Entries from a data collection:
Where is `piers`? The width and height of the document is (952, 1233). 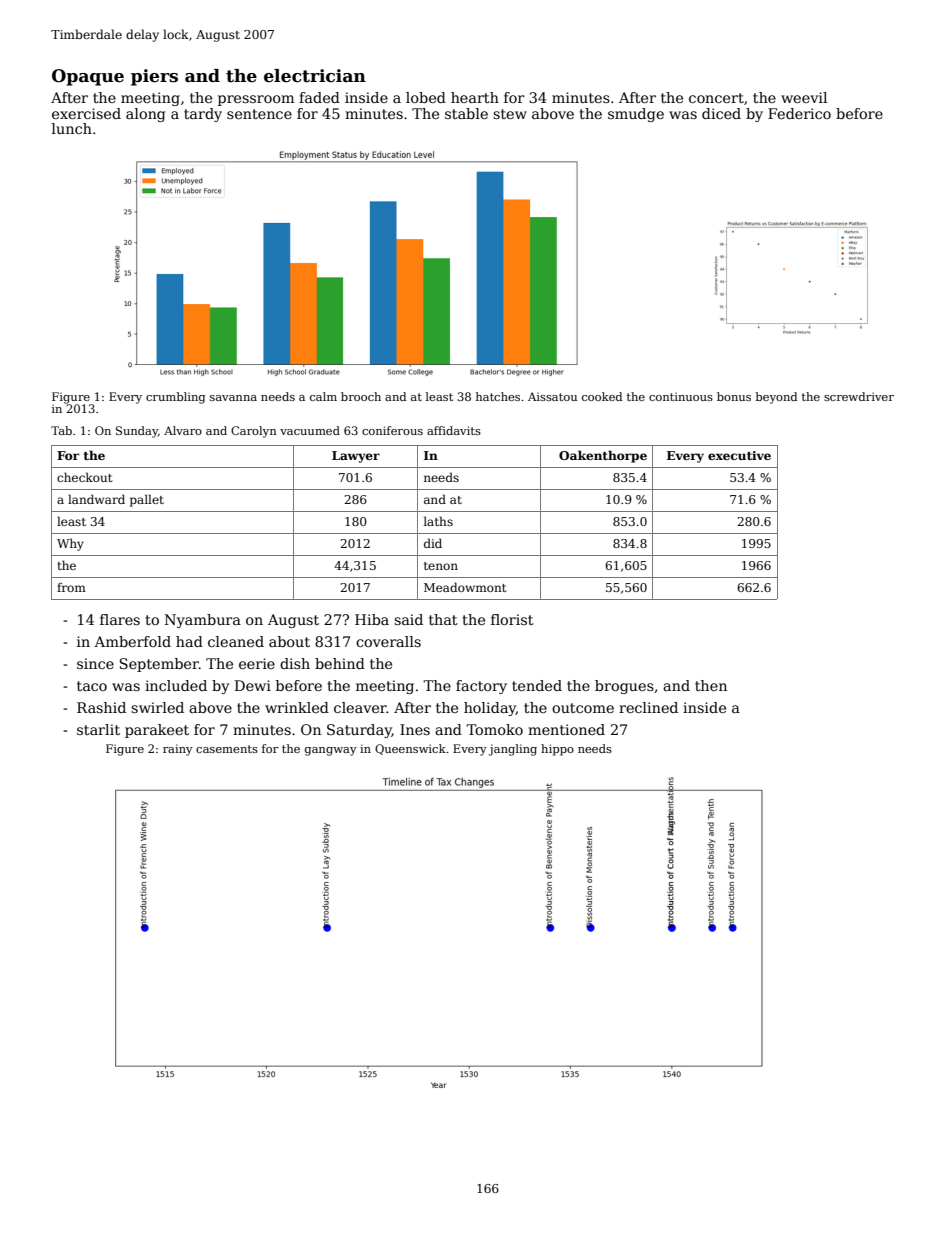
piers is located at coordinates (154, 77).
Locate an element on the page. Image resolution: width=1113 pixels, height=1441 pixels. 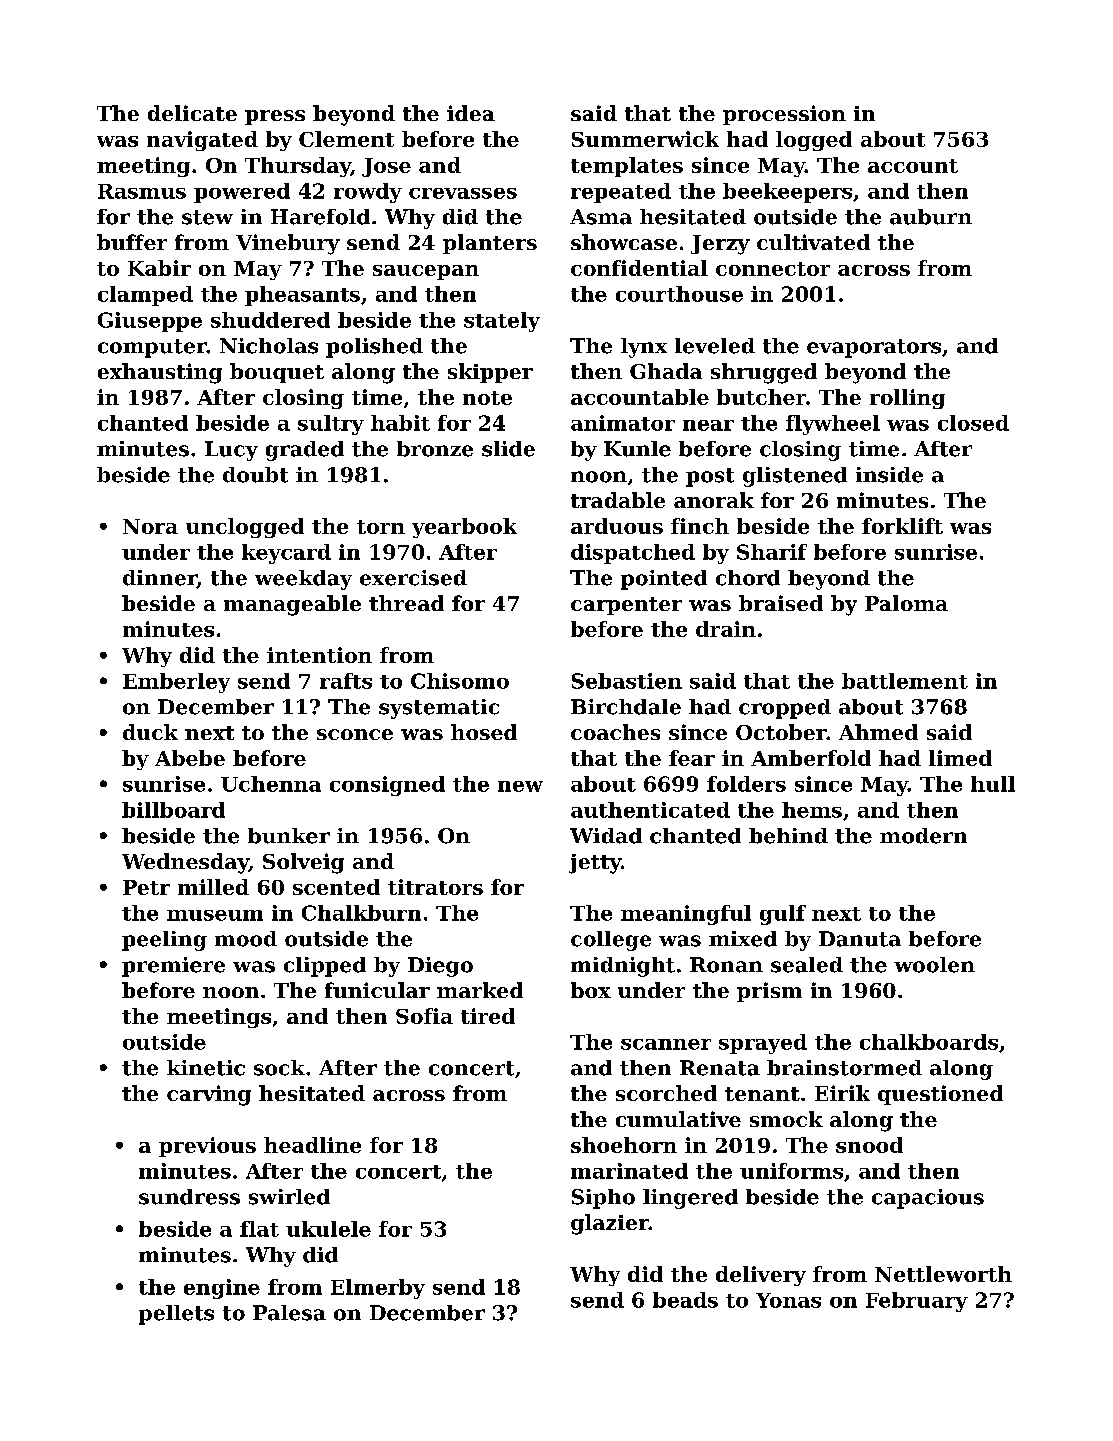
near is located at coordinates (708, 425).
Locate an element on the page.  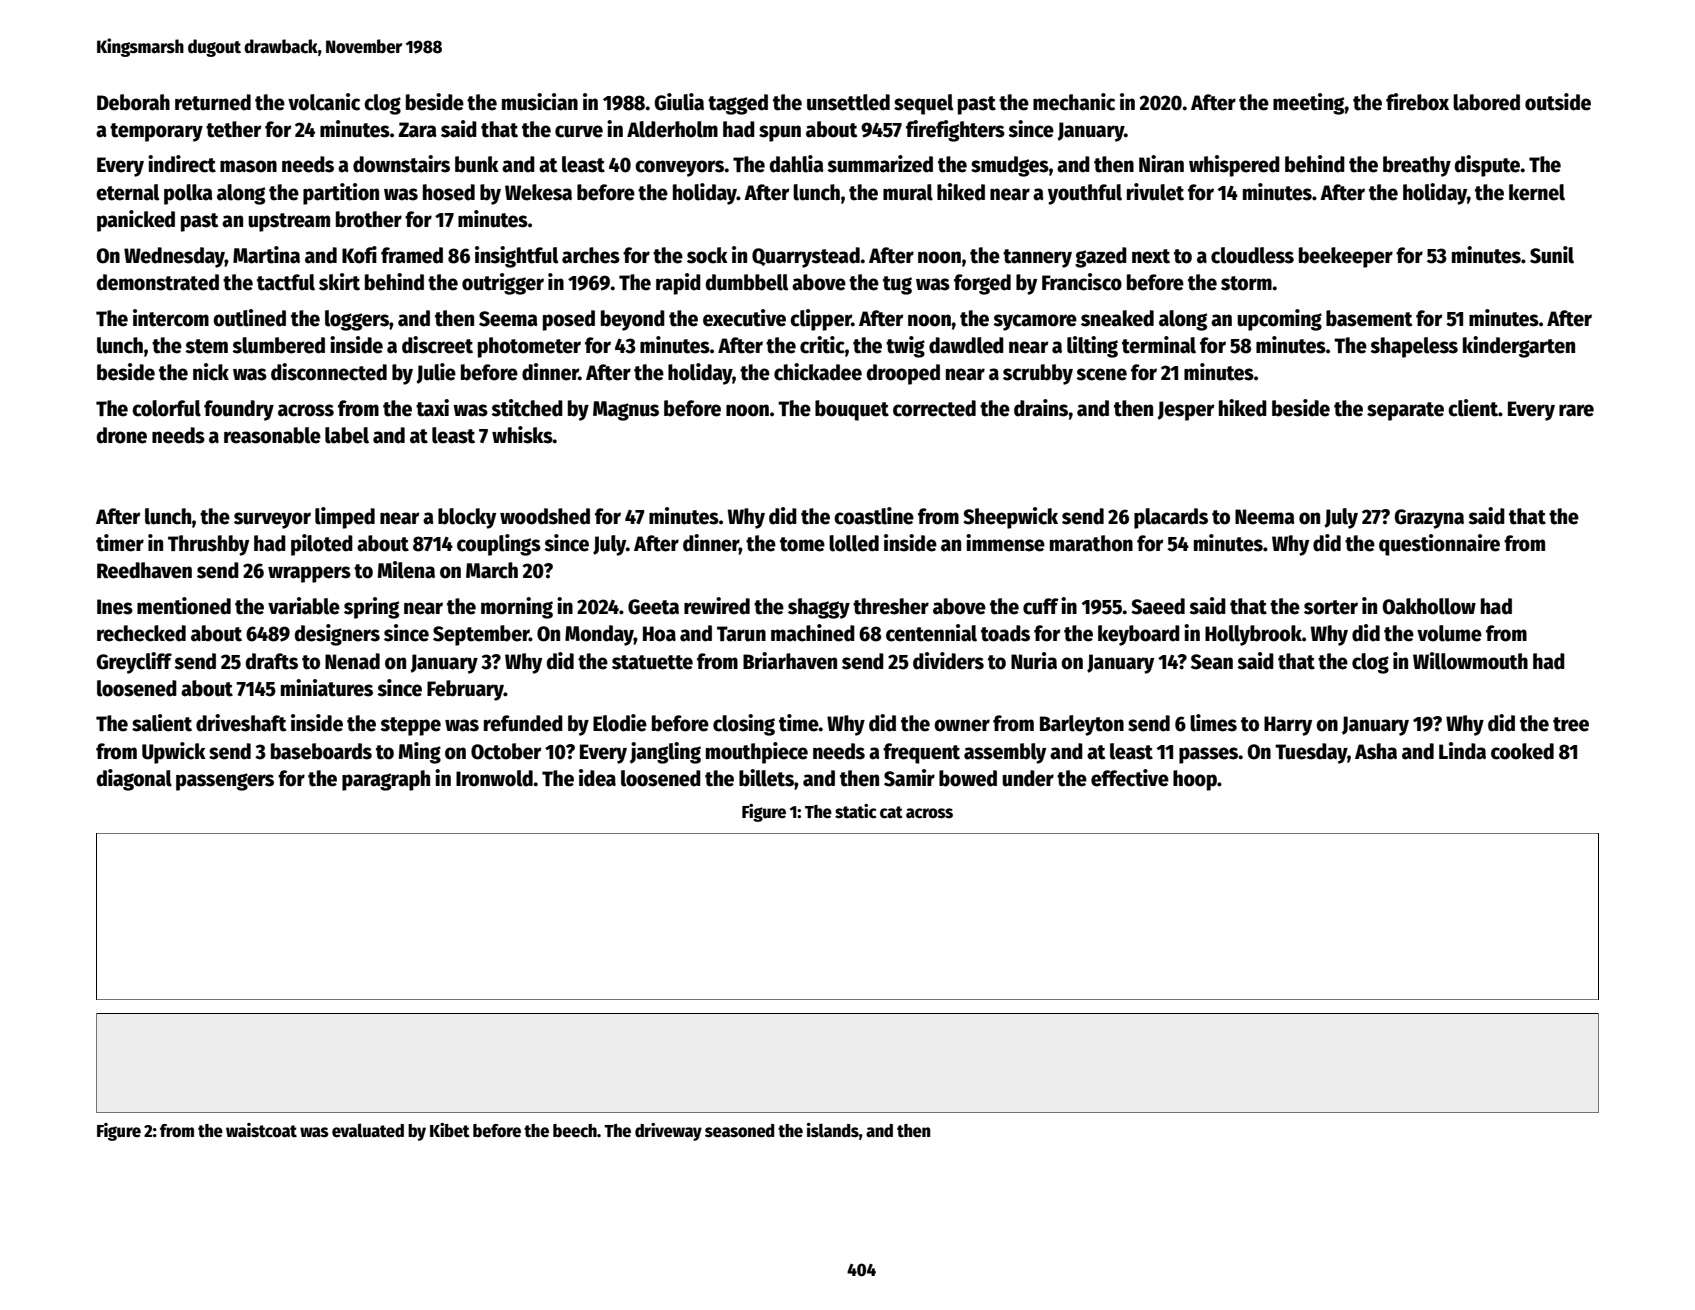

- **REQUIRED WORK**
Update the entries from the line with "Locate an element on the page. Image" through the end, replacing "page" with "screen" and keeping everything else the same. Leave the pictures out of your answer.

- **TASK RESPONSE**
Locate an element on the screen. Image resolution: width=1113 pixels, height=1441 pixels. 
near is located at coordinates (708, 425).
Locate an element on the screen.  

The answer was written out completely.